EXERCISE INPUT:

******

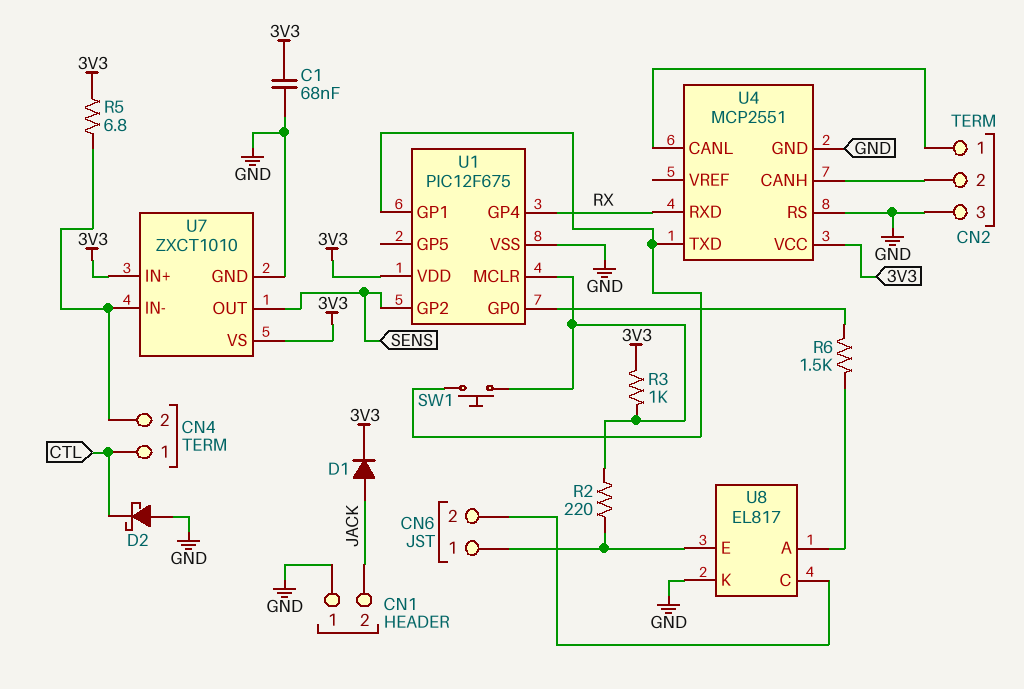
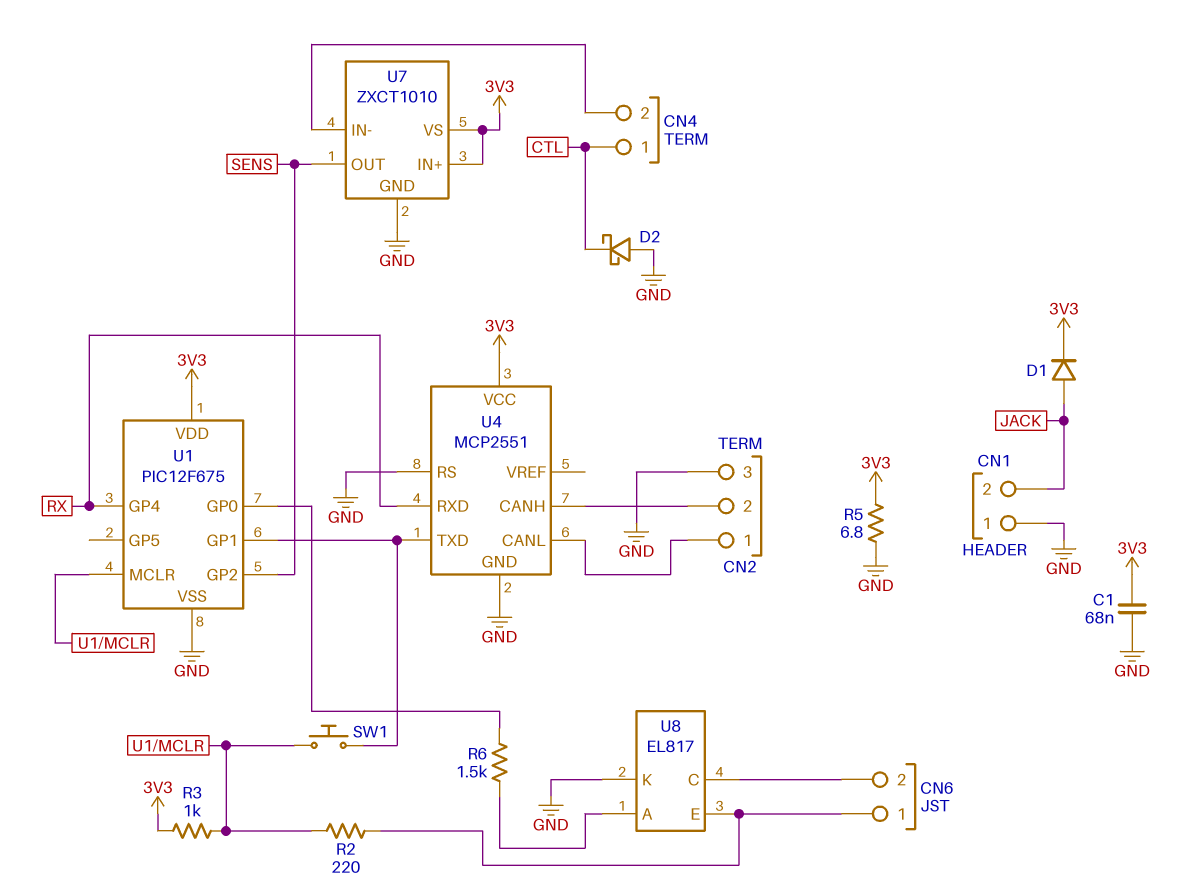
R5: 6.8 (3V3, CN4/2) -> 6.8 (3V3, GND)

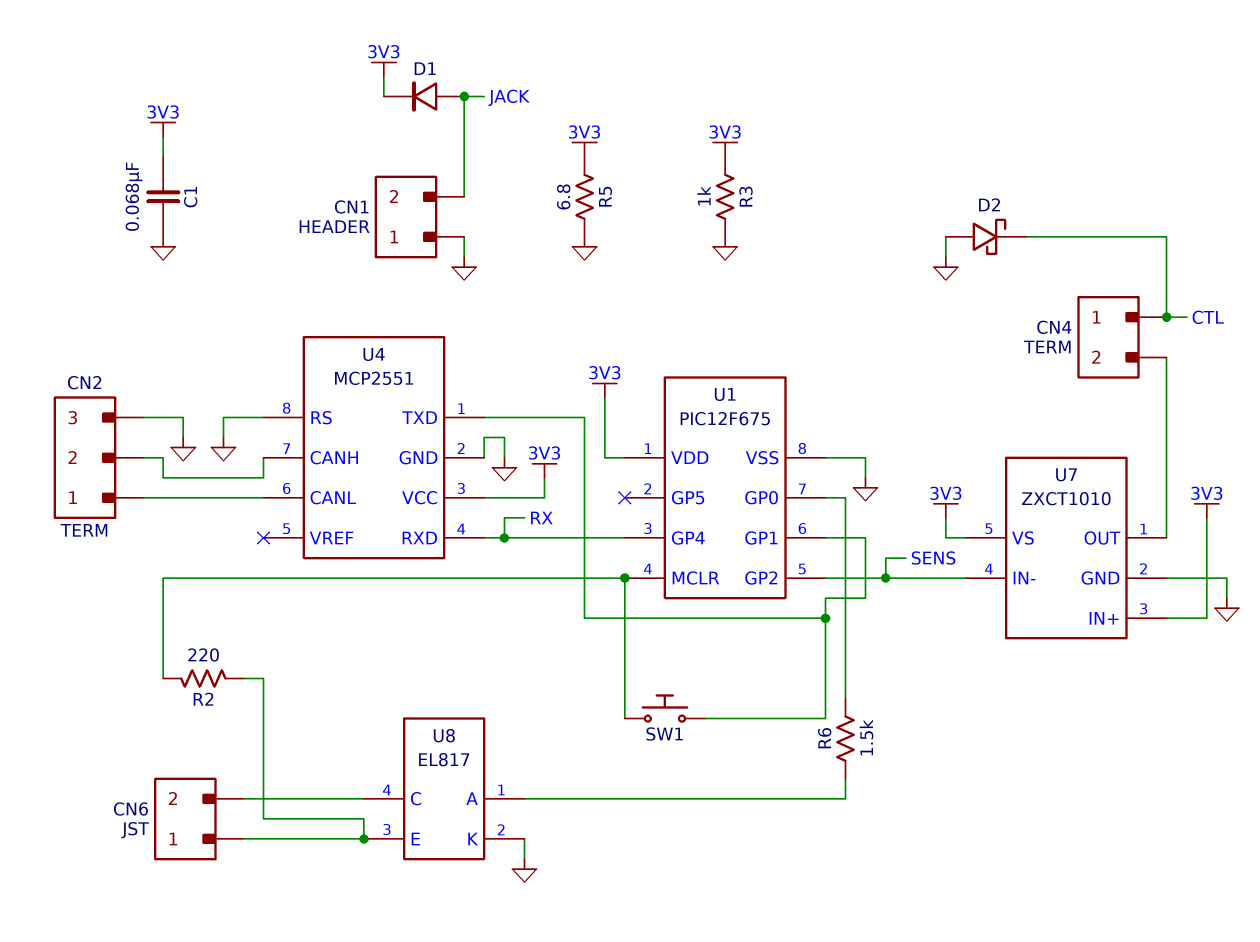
R3: 1k (3V3, U1/MCLR) -> 1k (3V3, GND)
U7 pin IN-: CN4/2 -> SENS
U7 pin OUT: SENS -> CN4/2

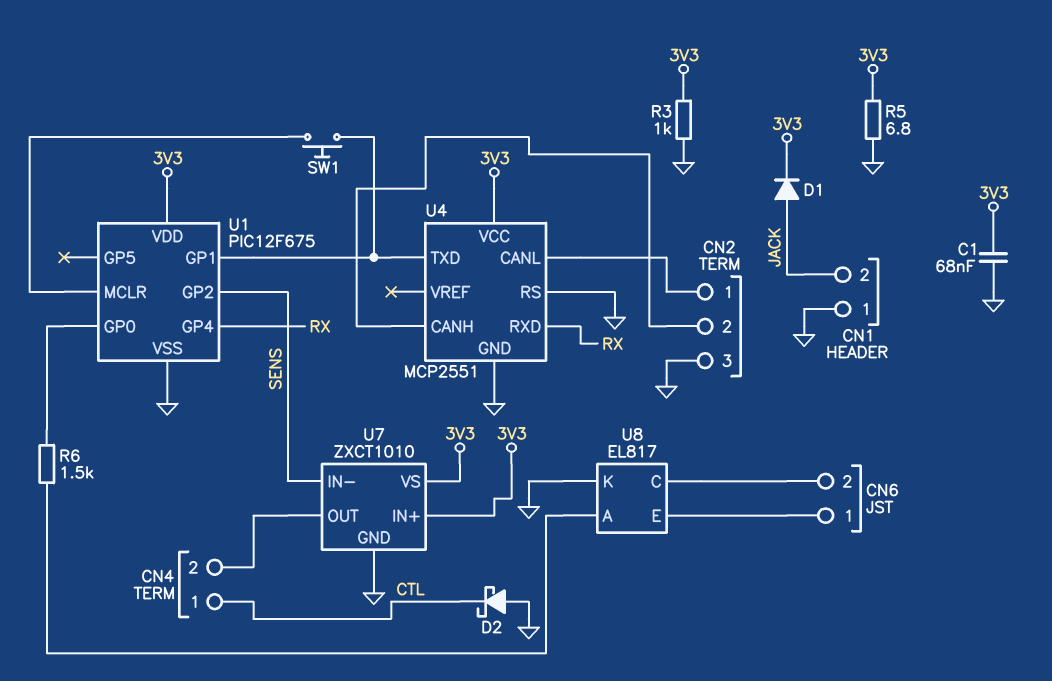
R2: 220 (CN6/1, U1/MCLR) -> none

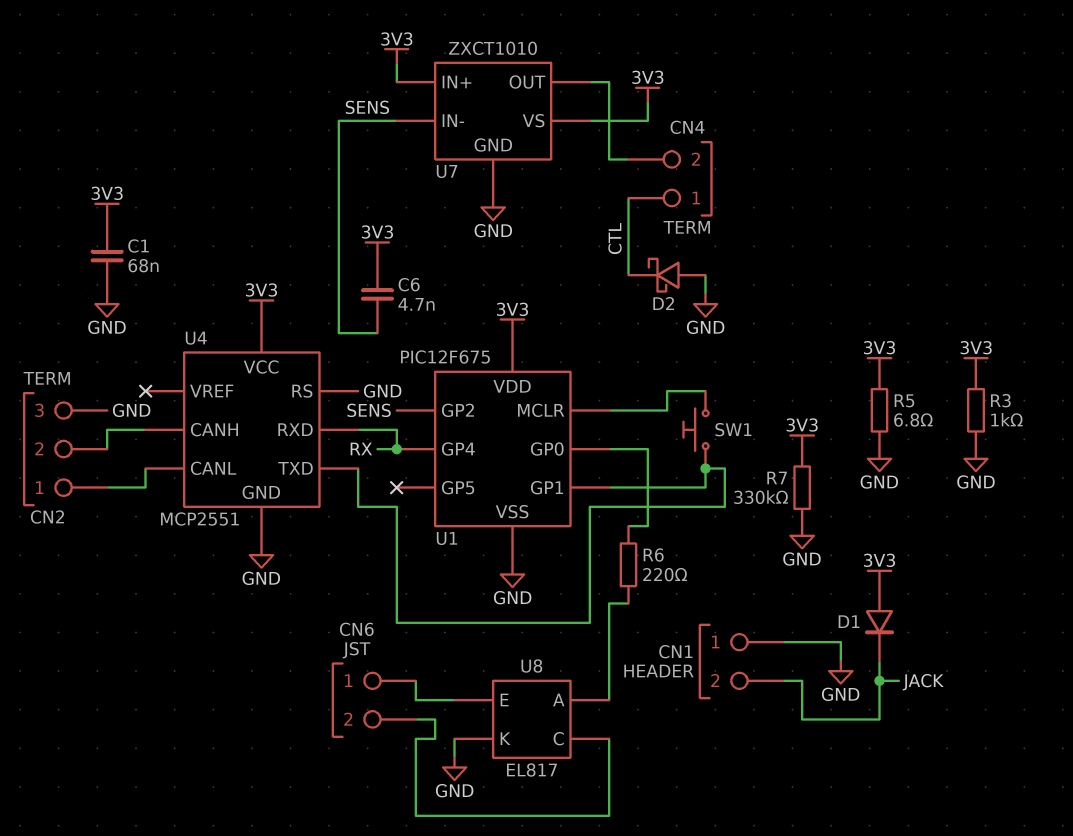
C6: none -> 4.7nF (3V3, SENS)
D1: diode (A JACK, K 3V3) -> diode (A 3V3, K JACK)
R6: 1.5k (U1/GP0, U8/A) -> 220 (U1/GP0, U8/A)
R7: none -> 330k (3V3, GND)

******

ABOUT THIS TASK: Among the lines of the data, find every one that holds "SENS" and copy it.

ANSWER:
U7 pin IN-: CN4/2 -> SENS
U7 pin OUT: SENS -> CN4/2
C6: none -> 4.7nF (3V3, SENS)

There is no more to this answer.